-------- Dataset entries --------

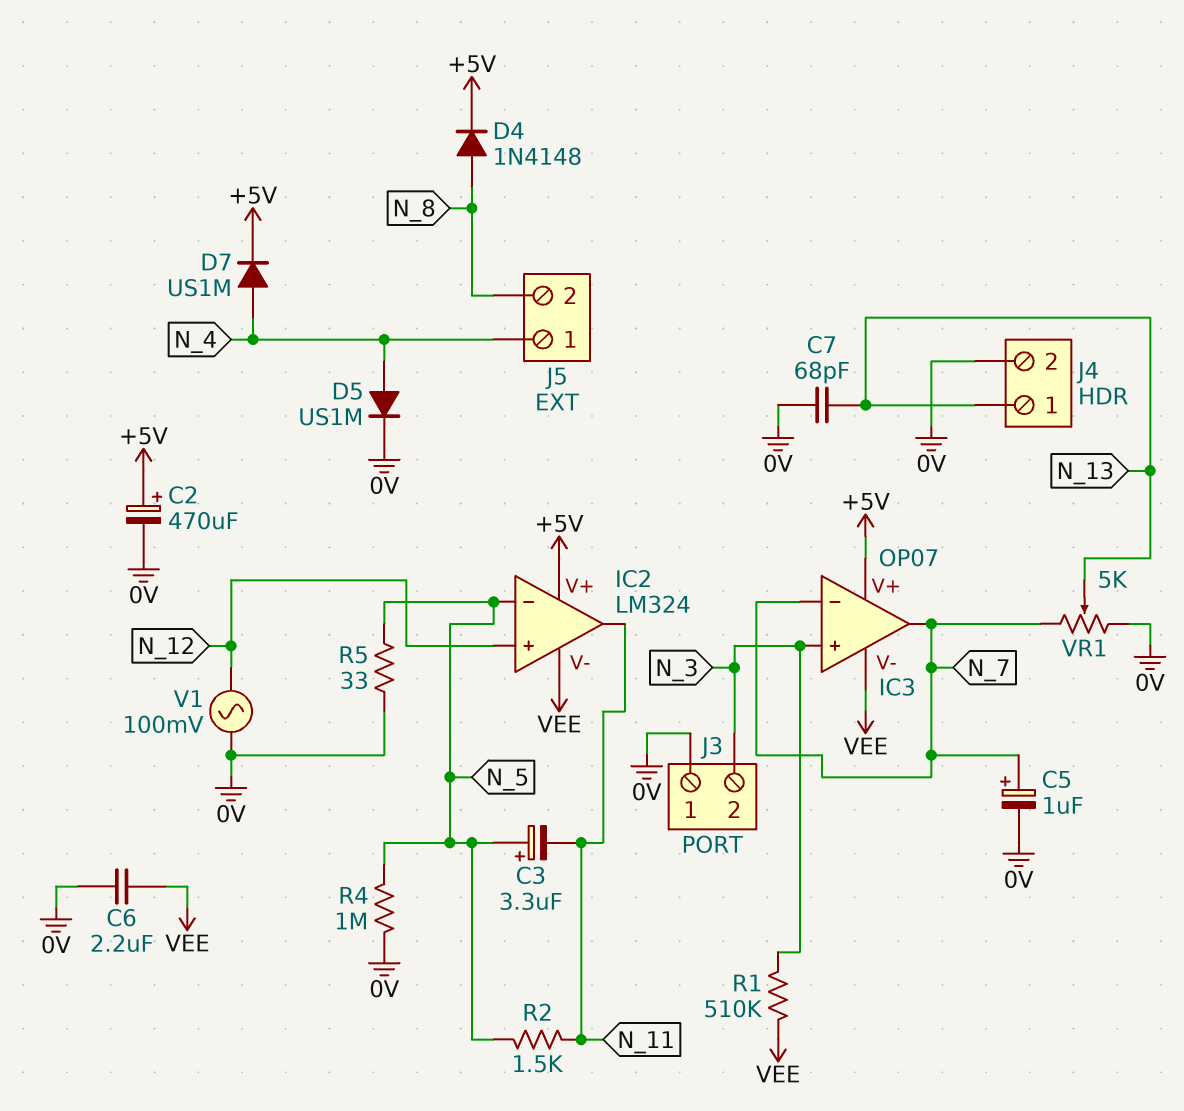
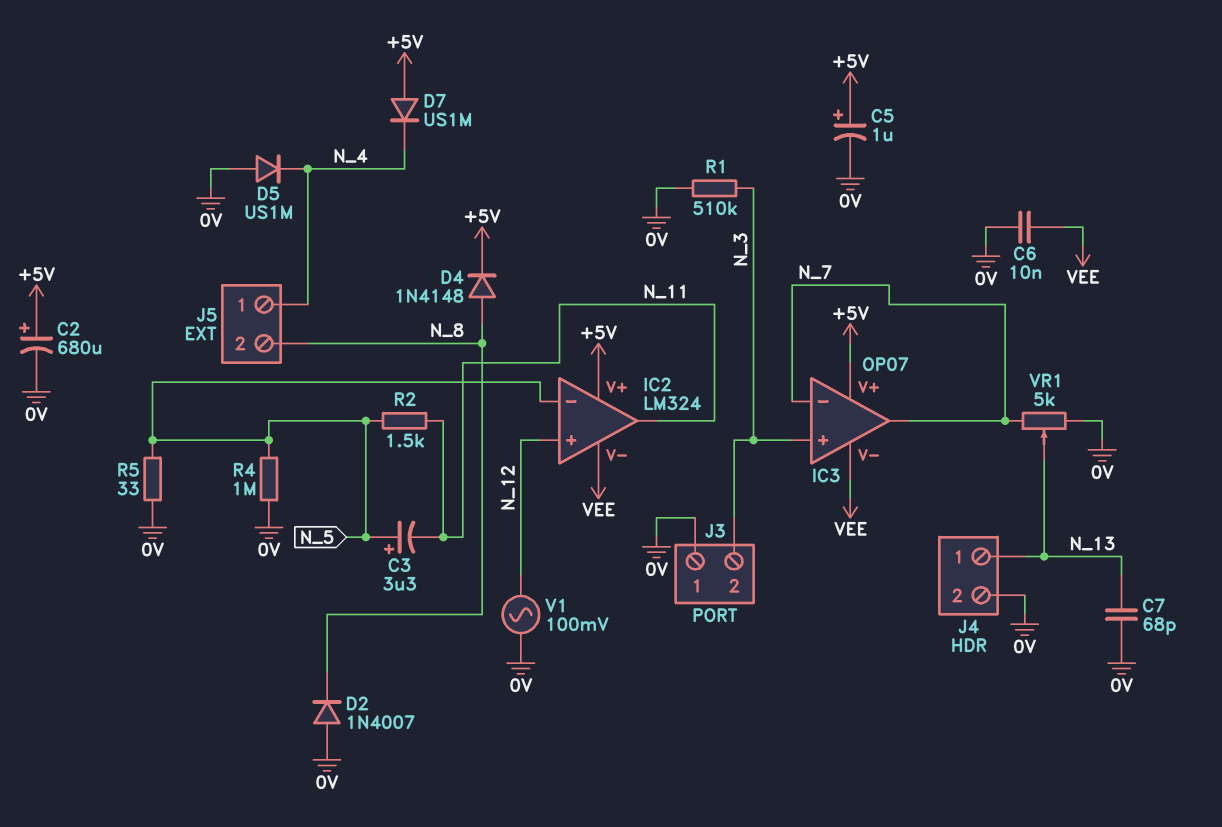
C2: 470uF (plus +5V, minus 0V) -> 680uF (plus +5V, minus 0V)
C5: 1uF (plus N_7, minus 0V) -> 1uF (plus +5V, minus 0V)
C6: 2.2uF (0V, VEE) -> 10nF (0V, VEE)
D2: none -> diode 1N4007 (A 0V, K N_8)
D5: diode US1M (A N_4, K 0V) -> diode US1M (A 0V, K N_4)
D7: diode US1M (A N_4, K +5V) -> diode US1M (A +5V, K N_4)
R1: 510k (N_3, VEE) -> 510k (0V, N_3)

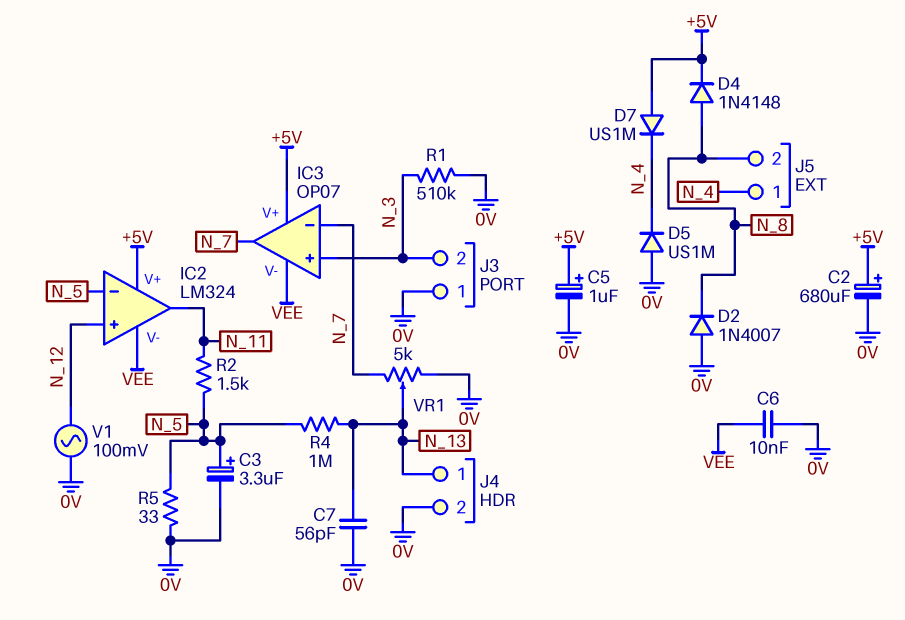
C3: 3.3uF (plus N_5, minus N_11) -> 3.3uF (plus N_5, minus 0V)
C7: 68pF (0V, N_13) -> 56pF (0V, N_13)
R4: 1M (0V, N_5) -> 1M (N_5, N_13)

--------

● Your instructions: All lines above holding the word "minus" make up the answer; copy each one.

● Response:
C2: 470uF (plus +5V, minus 0V) -> 680uF (plus +5V, minus 0V)
C5: 1uF (plus N_7, minus 0V) -> 1uF (plus +5V, minus 0V)
C3: 3.3uF (plus N_5, minus N_11) -> 3.3uF (plus N_5, minus 0V)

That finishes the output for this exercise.